▶ **WORK TO COMPLETE**
The lines from the one holding "JP6 pin 2: AGND -> none" to the end of the records below, exactly as written, are the only thing to return.

Stored data entries
=-=-=-=-=

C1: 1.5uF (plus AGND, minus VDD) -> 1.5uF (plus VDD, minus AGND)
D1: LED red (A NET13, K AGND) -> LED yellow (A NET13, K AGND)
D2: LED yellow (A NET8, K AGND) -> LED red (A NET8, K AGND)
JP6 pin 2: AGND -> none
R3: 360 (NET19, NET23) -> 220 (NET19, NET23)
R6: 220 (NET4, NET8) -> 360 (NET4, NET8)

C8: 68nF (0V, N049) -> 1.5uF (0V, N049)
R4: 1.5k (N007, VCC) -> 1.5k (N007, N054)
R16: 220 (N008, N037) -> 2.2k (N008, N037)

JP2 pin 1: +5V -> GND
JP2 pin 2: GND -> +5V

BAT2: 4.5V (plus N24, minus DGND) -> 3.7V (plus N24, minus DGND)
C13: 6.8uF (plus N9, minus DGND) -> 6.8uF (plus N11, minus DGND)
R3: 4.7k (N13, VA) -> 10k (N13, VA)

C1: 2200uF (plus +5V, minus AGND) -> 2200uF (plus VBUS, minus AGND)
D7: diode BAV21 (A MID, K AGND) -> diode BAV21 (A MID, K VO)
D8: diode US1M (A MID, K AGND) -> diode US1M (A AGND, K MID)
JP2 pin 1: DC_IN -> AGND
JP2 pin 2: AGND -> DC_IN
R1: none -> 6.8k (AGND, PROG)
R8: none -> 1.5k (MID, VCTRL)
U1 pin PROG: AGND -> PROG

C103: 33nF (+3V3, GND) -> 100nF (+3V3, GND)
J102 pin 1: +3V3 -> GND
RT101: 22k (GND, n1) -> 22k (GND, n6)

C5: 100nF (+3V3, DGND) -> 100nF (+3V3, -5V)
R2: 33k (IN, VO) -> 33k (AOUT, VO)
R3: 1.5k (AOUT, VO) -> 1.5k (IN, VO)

=-=-=-=-=

▶ **THE COMPLETED TASK**
JP6 pin 2: AGND -> none
R3: 360 (NET19, NET23) -> 220 (NET19, NET23)
R6: 220 (NET4, NET8) -> 360 (NET4, NET8)

C8: 68nF (0V, N049) -> 1.5uF (0V, N049)
R4: 1.5k (N007, VCC) -> 1.5k (N007, N054)
R16: 220 (N008, N037) -> 2.2k (N008, N037)

JP2 pin 1: +5V -> GND
JP2 pin 2: GND -> +5V

BAT2: 4.5V (plus N24, minus DGND) -> 3.7V (plus N24, minus DGND)
C13: 6.8uF (plus N9, minus DGND) -> 6.8uF (plus N11, minus DGND)
R3: 4.7k (N13, VA) -> 10k (N13, VA)

C1: 2200uF (plus +5V, minus AGND) -> 2200uF (plus VBUS, minus AGND)
D7: diode BAV21 (A MID, K AGND) -> diode BAV21 (A MID, K VO)
D8: diode US1M (A MID, K AGND) -> diode US1M (A AGND, K MID)
JP2 pin 1: DC_IN -> AGND
JP2 pin 2: AGND -> DC_IN
R1: none -> 6.8k (AGND, PROG)
R8: none -> 1.5k (MID, VCTRL)
U1 pin PROG: AGND -> PROG

C103: 33nF (+3V3, GND) -> 100nF (+3V3, GND)
J102 pin 1: +3V3 -> GND
RT101: 22k (GND, n1) -> 22k (GND, n6)

C5: 100nF (+3V3, DGND) -> 100nF (+3V3, -5V)
R2: 33k (IN, VO) -> 33k (AOUT, VO)
R3: 1.5k (AOUT, VO) -> 1.5k (IN, VO)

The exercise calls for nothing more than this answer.